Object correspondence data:
################
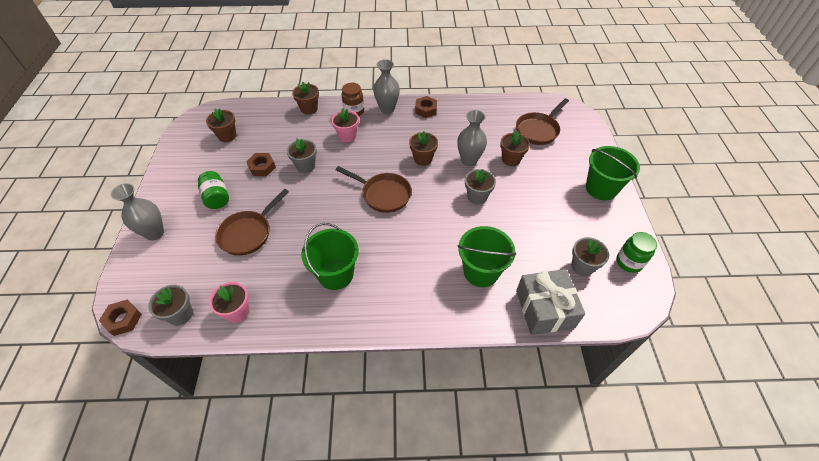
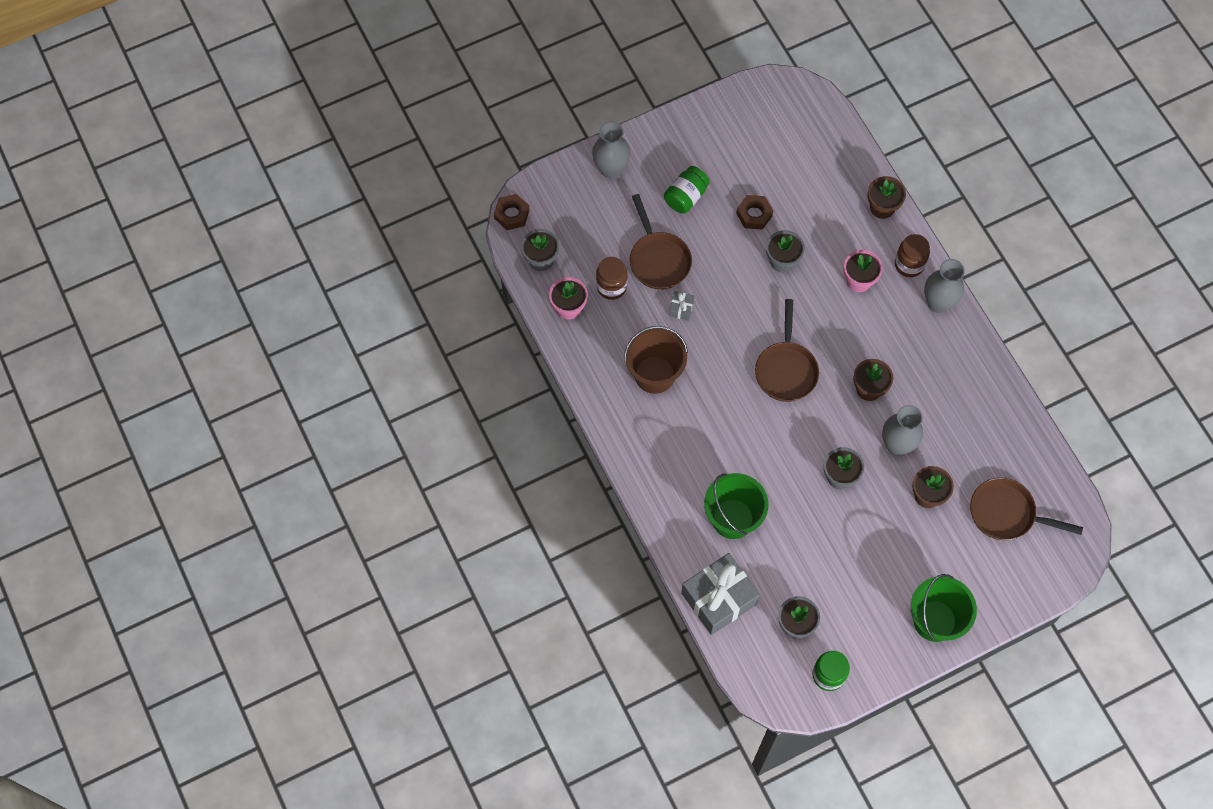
camera: 65 degrees right, 15 degrees up
brown flower pot [206,109,237,142] -> none
brown pan [215,189,289,256] -> brown pan turned 120 degrees counterclockwise [630,194,692,290]
green bucket [301,223,359,290] -> brown bucket [624,326,688,394]
brown nut [415,96,437,118] -> none
none -> brown jar [596,257,628,300]
none -> grey gift [669,291,694,321]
################
- Task -
Nothing should appear in the answer except the lines from the one containing "brown nut [415,96,437,118] -> none" to the end of the data above, reproduced exactly.

- Answer for this exercise -
brown nut [415,96,437,118] -> none
none -> brown jar [596,257,628,300]
none -> grey gift [669,291,694,321]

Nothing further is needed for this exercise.